THE TASK: Write out again, exactly, the lines below starting at the one with "RTC3: DS3231 -> PCF8523" and ending at the one with "SCALE: CS1237 -> HX711".

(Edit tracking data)

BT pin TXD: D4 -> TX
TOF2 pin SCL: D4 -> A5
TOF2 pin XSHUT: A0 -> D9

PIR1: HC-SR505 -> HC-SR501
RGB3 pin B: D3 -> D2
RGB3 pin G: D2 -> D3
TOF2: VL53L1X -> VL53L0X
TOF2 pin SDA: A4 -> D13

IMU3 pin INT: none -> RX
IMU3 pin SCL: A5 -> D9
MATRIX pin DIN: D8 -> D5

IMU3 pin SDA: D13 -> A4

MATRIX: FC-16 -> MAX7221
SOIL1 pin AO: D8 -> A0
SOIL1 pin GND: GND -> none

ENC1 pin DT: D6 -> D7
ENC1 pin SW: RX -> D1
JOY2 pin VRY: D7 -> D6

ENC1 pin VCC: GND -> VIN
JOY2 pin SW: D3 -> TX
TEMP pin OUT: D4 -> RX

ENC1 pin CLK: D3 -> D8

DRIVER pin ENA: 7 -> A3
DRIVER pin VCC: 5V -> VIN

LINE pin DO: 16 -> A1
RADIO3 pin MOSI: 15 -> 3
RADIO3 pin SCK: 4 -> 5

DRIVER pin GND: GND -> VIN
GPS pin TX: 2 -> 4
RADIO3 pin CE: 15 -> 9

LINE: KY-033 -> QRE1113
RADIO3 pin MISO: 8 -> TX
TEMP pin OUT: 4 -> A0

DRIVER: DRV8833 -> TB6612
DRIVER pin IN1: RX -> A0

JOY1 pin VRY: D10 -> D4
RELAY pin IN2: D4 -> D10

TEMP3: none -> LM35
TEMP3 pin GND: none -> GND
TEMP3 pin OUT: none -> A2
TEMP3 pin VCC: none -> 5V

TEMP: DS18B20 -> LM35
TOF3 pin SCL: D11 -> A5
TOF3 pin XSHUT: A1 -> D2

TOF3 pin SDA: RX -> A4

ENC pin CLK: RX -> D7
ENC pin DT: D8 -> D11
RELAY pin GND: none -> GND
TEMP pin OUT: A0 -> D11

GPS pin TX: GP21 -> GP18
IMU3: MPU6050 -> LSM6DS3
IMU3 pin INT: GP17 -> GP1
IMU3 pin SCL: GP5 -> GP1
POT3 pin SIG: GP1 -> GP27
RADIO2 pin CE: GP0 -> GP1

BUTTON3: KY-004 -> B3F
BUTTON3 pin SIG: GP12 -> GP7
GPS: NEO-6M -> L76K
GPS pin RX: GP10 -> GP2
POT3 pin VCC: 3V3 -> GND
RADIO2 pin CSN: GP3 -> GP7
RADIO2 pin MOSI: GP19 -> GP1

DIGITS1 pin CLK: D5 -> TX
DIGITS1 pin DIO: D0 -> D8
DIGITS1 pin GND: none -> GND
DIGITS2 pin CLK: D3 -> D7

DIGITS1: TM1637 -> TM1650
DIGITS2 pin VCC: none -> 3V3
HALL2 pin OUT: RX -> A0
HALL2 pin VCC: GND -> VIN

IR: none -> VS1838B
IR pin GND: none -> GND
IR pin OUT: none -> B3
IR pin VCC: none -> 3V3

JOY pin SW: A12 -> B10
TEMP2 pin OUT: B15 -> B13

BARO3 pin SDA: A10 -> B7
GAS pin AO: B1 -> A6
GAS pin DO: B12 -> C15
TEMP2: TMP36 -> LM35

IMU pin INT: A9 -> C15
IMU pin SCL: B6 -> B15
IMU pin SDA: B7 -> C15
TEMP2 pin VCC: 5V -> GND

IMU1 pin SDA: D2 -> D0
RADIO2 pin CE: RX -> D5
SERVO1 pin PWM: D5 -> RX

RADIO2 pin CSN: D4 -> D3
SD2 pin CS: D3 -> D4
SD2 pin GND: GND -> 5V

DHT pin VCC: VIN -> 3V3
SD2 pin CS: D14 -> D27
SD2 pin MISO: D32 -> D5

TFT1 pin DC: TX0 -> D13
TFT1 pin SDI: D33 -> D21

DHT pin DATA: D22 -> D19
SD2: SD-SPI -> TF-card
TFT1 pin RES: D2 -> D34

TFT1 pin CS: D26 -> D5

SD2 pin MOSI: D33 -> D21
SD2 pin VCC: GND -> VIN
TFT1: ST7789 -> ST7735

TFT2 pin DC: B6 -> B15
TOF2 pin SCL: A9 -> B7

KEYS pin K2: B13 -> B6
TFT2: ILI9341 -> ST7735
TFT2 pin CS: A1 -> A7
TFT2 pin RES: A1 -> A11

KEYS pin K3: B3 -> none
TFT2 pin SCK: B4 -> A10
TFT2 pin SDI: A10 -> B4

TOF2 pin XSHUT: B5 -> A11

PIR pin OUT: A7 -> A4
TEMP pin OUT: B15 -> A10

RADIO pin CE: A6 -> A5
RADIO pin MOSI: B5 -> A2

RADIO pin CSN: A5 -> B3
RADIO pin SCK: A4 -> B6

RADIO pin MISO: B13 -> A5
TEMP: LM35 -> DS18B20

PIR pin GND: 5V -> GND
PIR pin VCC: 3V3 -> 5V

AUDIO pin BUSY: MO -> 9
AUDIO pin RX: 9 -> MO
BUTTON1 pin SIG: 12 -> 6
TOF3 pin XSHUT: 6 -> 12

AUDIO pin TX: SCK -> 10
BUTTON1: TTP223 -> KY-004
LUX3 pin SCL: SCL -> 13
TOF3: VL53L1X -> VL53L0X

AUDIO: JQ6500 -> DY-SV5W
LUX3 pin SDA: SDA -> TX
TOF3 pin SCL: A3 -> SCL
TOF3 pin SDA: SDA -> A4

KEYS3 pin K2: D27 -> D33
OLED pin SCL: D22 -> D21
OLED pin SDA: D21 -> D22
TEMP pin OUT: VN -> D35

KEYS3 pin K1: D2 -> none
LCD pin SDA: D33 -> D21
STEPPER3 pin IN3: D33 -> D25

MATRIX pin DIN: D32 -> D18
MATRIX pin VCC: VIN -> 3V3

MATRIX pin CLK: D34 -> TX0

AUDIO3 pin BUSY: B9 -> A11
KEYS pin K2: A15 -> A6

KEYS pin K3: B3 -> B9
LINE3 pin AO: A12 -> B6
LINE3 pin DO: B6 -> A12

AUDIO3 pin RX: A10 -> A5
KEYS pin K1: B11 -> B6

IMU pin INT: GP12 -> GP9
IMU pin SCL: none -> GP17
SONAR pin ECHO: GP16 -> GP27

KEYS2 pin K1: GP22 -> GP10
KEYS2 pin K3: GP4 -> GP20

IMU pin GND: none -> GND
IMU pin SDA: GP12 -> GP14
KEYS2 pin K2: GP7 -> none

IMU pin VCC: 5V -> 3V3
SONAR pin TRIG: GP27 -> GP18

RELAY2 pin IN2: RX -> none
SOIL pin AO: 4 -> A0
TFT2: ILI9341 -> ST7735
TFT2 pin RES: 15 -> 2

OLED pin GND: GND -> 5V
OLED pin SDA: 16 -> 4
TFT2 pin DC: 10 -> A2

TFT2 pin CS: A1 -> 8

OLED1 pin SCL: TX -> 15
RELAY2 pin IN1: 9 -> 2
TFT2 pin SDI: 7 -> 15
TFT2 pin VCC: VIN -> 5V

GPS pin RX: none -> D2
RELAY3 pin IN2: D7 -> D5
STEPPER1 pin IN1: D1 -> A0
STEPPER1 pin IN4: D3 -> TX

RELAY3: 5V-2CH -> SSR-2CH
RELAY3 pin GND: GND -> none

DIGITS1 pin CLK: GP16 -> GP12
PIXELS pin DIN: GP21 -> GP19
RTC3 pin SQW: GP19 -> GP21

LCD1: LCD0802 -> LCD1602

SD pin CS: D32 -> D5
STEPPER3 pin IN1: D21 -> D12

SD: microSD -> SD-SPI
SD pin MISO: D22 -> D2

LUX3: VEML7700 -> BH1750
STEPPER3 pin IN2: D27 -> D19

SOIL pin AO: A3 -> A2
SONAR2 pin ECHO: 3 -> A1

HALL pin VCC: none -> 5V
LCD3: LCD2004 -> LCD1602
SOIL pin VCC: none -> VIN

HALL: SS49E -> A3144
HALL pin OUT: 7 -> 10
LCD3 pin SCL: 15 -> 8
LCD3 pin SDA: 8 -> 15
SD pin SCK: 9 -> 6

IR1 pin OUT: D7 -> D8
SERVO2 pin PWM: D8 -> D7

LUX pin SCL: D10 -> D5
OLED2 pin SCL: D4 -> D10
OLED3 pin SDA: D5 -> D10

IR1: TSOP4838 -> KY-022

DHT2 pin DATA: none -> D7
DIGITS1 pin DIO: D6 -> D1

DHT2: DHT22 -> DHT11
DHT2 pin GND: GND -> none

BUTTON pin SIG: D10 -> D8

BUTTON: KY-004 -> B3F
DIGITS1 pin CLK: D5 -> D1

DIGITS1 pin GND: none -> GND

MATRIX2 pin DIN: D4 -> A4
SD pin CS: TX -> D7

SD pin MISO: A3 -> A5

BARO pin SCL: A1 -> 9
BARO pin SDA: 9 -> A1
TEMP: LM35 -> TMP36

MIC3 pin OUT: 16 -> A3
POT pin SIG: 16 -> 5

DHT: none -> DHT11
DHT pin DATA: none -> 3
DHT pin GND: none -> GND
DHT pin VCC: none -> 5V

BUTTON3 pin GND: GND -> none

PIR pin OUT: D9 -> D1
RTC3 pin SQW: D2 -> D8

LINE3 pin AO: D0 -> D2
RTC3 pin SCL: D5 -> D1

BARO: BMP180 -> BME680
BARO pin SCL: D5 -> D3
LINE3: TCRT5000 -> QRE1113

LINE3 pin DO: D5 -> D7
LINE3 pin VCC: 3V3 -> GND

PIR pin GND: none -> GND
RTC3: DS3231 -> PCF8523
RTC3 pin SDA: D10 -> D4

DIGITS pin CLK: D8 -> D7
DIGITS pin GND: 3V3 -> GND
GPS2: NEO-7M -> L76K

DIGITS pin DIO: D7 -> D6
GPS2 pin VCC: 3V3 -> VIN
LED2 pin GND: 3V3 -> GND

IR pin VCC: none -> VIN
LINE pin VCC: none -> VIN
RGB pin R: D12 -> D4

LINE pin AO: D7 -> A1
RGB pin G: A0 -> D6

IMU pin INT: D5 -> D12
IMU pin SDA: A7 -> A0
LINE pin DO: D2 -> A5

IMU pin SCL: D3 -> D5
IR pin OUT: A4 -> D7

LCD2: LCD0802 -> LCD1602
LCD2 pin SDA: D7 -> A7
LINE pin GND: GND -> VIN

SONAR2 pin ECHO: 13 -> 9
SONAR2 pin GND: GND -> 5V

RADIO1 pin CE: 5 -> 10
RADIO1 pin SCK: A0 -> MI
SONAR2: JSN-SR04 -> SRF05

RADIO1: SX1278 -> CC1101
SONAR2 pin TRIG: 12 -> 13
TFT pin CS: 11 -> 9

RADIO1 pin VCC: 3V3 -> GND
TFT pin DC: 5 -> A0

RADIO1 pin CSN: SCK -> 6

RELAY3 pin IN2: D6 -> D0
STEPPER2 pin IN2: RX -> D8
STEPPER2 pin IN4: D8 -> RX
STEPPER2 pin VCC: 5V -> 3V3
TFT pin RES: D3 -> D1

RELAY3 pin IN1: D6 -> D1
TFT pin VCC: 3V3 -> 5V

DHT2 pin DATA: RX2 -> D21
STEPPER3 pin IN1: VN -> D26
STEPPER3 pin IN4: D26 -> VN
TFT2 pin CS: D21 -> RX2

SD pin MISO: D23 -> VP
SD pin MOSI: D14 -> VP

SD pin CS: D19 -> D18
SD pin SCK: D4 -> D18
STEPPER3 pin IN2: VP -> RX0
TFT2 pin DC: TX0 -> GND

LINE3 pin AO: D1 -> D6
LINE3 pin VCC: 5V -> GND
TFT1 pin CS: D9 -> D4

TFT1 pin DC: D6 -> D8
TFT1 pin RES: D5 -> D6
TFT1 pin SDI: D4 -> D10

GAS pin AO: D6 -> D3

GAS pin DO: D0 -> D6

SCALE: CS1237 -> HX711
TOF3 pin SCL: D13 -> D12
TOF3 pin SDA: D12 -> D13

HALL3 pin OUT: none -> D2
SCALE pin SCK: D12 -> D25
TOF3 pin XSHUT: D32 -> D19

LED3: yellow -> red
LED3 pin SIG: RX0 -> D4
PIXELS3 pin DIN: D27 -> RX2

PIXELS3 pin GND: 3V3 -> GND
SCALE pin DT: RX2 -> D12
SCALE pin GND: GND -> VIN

SOLVED EXERCISE:
RTC3: DS3231 -> PCF8523
RTC3 pin SDA: D10 -> D4

DIGITS pin CLK: D8 -> D7
DIGITS pin GND: 3V3 -> GND
GPS2: NEO-7M -> L76K

DIGITS pin DIO: D7 -> D6
GPS2 pin VCC: 3V3 -> VIN
LED2 pin GND: 3V3 -> GND

IR pin VCC: none -> VIN
LINE pin VCC: none -> VIN
RGB pin R: D12 -> D4

LINE pin AO: D7 -> A1
RGB pin G: A0 -> D6

IMU pin INT: D5 -> D12
IMU pin SDA: A7 -> A0
LINE pin DO: D2 -> A5

IMU pin SCL: D3 -> D5
IR pin OUT: A4 -> D7

LCD2: LCD0802 -> LCD1602
LCD2 pin SDA: D7 -> A7
LINE pin GND: GND -> VIN

SONAR2 pin ECHO: 13 -> 9
SONAR2 pin GND: GND -> 5V

RADIO1 pin CE: 5 -> 10
RADIO1 pin SCK: A0 -> MI
SONAR2: JSN-SR04 -> SRF05

RADIO1: SX1278 -> CC1101
SONAR2 pin TRIG: 12 -> 13
TFT pin CS: 11 -> 9

RADIO1 pin VCC: 3V3 -> GND
TFT pin DC: 5 -> A0

RADIO1 pin CSN: SCK -> 6

RELAY3 pin IN2: D6 -> D0
STEPPER2 pin IN2: RX -> D8
STEPPER2 pin IN4: D8 -> RX
STEPPER2 pin VCC: 5V -> 3V3
TFT pin RES: D3 -> D1

RELAY3 pin IN1: D6 -> D1
TFT pin VCC: 3V3 -> 5V

DHT2 pin DATA: RX2 -> D21
STEPPER3 pin IN1: VN -> D26
STEPPER3 pin IN4: D26 -> VN
TFT2 pin CS: D21 -> RX2

SD pin MISO: D23 -> VP
SD pin MOSI: D14 -> VP

SD pin CS: D19 -> D18
SD pin SCK: D4 -> D18
STEPPER3 pin IN2: VP -> RX0
TFT2 pin DC: TX0 -> GND

LINE3 pin AO: D1 -> D6
LINE3 pin VCC: 5V -> GND
TFT1 pin CS: D9 -> D4

TFT1 pin DC: D6 -> D8
TFT1 pin RES: D5 -> D6
TFT1 pin SDI: D4 -> D10

GAS pin AO: D6 -> D3

GAS pin DO: D0 -> D6

SCALE: CS1237 -> HX711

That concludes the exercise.